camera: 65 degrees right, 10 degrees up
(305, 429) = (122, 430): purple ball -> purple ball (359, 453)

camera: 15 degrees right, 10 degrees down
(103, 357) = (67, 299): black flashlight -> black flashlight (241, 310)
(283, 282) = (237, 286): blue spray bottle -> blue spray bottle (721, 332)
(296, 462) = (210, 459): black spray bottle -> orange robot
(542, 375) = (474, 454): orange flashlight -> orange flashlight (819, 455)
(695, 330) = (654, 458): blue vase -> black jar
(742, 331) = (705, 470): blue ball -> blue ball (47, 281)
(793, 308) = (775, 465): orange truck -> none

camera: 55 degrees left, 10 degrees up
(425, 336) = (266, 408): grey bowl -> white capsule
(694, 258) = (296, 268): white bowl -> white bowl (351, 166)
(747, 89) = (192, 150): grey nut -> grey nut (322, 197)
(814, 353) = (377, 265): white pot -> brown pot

::::::::

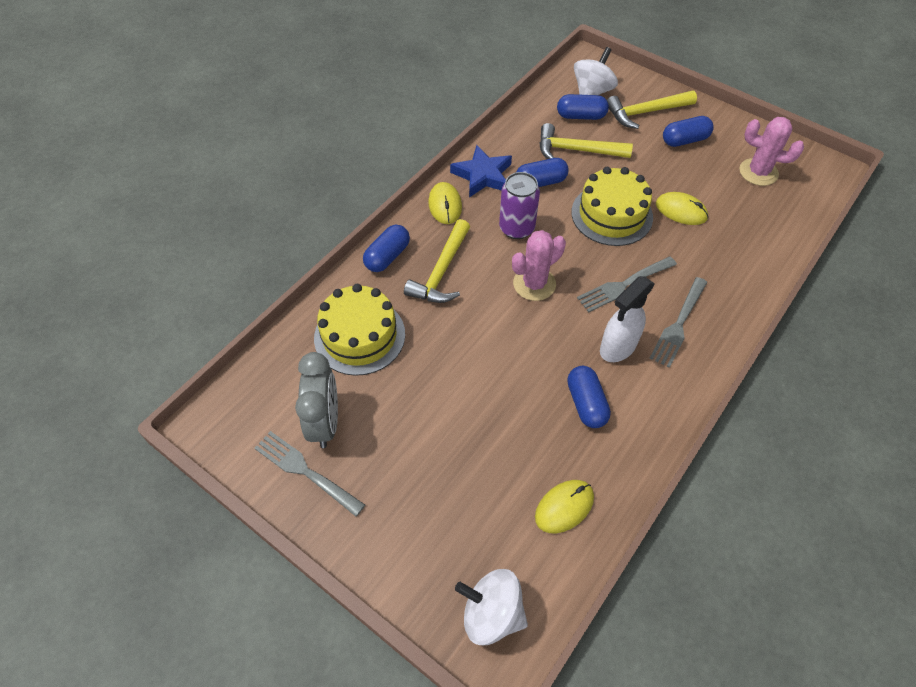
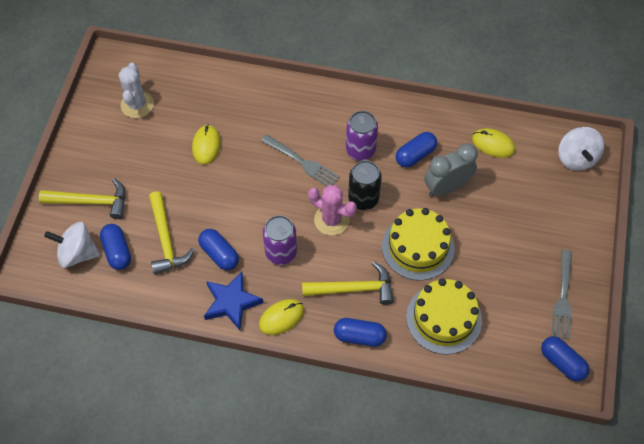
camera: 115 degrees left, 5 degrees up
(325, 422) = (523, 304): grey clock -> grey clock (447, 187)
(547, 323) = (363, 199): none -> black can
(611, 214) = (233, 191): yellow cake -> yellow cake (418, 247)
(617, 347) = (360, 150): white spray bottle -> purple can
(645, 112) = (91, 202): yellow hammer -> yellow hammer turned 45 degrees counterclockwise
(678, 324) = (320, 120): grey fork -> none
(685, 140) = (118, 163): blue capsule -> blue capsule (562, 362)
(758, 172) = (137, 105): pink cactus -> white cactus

::::::::

PROBLEM DESCRIPTION ▸ Write out exactly the lines above from the line with "(678, 324) = (320, 120): grey fork -> none" through the line with "(758, 172) = (137, 105): pink", both of them included, and leave out all other lines.

REPLY ▸
(678, 324) = (320, 120): grey fork -> none
(685, 140) = (118, 163): blue capsule -> blue capsule (562, 362)
(758, 172) = (137, 105): pink cactus -> white cactus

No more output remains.